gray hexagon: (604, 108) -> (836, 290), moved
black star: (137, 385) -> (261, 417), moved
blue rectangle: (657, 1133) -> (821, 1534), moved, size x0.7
--
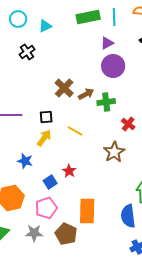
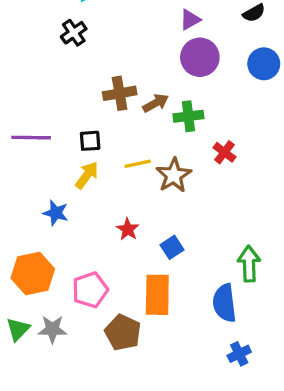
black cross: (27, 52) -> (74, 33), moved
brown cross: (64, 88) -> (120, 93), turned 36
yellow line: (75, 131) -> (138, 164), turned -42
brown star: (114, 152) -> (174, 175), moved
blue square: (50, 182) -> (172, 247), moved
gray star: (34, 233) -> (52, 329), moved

REQUIRED WORK:
All lines of the records above that carry the word "black" should be listed.

TASK RESULT:
black star: (137, 385) -> (261, 417), moved
black cross: (27, 52) -> (74, 33), moved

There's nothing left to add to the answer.